▸ **GIVEN EXERCISE**
Pull out every line of the rows that contains the string "kern", where case counts.

▸ **PROVIDED ENTRIES**
= = = = = = =
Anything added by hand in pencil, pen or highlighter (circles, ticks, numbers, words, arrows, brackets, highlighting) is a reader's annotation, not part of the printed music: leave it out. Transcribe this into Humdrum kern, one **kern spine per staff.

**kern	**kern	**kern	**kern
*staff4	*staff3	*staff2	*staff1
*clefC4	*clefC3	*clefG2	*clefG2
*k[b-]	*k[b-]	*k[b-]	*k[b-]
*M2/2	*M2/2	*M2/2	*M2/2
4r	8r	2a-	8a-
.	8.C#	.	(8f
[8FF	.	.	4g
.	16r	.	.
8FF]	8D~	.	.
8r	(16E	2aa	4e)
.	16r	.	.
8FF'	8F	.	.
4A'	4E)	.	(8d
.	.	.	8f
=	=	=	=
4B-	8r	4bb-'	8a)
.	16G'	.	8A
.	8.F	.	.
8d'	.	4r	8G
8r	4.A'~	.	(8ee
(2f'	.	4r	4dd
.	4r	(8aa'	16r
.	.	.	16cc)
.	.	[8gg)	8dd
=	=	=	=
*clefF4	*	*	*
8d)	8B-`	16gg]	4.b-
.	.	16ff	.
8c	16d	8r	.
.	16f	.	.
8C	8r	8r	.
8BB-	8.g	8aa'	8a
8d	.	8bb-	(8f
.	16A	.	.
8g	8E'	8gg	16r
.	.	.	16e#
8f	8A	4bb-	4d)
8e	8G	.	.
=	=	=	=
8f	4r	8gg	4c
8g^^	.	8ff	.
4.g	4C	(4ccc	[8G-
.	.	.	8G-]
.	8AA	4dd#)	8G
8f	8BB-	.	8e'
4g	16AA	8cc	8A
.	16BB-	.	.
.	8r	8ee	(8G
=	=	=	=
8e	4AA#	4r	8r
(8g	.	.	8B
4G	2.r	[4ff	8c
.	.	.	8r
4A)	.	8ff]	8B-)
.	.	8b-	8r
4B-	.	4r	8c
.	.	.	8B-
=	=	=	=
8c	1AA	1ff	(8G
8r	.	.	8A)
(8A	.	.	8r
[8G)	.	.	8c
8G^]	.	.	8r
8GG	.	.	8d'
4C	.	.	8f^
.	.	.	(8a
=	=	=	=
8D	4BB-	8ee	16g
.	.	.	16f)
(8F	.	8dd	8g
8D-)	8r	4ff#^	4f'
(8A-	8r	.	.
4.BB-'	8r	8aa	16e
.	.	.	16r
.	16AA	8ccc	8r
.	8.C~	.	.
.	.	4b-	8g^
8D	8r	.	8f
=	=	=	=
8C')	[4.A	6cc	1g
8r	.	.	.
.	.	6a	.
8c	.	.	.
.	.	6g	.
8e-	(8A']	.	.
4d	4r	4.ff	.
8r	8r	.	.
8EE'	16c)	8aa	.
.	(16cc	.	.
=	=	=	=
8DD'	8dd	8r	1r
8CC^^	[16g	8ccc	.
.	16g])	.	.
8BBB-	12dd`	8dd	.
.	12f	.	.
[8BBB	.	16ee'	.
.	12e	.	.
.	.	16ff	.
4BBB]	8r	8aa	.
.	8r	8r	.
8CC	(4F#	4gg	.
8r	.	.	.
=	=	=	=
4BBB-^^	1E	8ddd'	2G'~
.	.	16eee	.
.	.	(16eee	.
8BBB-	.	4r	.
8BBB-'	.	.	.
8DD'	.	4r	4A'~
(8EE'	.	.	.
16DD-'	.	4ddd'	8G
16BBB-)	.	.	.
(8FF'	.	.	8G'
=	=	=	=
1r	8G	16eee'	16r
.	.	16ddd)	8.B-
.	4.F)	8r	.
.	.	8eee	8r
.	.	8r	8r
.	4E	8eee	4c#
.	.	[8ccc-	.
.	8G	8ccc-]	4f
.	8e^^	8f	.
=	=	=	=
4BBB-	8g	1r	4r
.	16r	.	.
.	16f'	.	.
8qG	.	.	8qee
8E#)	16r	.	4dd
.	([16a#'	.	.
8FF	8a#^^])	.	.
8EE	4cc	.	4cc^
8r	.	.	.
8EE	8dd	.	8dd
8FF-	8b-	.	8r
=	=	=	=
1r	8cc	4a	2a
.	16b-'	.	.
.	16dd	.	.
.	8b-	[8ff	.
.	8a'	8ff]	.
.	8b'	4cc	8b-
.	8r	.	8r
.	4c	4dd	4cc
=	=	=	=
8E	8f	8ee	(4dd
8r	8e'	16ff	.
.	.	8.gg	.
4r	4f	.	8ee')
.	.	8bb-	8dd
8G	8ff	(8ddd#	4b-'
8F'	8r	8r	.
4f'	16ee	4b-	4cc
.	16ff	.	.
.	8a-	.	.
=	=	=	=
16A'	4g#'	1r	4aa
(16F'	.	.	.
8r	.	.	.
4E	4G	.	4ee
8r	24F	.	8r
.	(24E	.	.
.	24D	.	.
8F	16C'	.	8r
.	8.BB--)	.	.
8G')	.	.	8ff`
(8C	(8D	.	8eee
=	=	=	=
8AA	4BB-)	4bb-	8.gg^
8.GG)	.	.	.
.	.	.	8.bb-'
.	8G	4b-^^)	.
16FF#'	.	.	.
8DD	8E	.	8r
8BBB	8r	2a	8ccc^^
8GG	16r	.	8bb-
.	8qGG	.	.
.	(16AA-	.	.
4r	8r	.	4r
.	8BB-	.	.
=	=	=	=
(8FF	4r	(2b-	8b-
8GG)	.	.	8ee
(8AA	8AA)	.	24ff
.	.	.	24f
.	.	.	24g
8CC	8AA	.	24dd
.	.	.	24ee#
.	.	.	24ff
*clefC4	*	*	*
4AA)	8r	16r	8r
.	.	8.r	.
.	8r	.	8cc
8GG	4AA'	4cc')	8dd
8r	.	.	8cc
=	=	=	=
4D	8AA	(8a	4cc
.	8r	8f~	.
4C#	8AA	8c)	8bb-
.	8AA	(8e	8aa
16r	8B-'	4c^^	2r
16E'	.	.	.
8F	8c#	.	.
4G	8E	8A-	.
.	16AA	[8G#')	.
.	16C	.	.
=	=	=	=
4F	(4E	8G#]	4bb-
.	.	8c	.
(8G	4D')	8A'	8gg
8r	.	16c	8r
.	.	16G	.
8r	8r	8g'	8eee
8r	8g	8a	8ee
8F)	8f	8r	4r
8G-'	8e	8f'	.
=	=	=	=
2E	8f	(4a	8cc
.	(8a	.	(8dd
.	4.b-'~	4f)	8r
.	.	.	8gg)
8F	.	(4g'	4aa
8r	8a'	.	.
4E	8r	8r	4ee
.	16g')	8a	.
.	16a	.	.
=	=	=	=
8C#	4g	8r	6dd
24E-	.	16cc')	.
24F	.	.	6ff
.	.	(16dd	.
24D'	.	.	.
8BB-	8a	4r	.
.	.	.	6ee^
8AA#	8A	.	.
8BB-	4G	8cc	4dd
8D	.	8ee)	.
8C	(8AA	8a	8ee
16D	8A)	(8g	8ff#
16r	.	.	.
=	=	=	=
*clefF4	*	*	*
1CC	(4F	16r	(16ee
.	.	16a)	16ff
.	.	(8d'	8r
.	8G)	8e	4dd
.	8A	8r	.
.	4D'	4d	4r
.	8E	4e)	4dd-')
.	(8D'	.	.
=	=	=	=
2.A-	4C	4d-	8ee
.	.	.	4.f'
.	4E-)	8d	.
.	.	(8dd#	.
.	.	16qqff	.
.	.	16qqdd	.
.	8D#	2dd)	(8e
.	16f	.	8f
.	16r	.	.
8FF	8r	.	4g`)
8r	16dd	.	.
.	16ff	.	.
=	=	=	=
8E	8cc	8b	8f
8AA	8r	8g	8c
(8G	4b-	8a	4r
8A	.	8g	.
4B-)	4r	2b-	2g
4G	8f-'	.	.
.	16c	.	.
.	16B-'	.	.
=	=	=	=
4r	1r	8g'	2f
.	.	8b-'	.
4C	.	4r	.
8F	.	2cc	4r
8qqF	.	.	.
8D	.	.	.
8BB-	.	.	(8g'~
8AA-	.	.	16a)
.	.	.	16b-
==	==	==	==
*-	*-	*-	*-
= = = = = = =
▸ **CORRECT OUTPUT**
Anything added by hand in pencil, pen or highlighter (circles, ticks, numbers, words, arrows, brackets, highlighting) is a reader's annotation, not part of the printed music: leave it out. Transcribe this into Humdrum kern, one **kern spine per staff.
**kern	**kern	**kern	**kern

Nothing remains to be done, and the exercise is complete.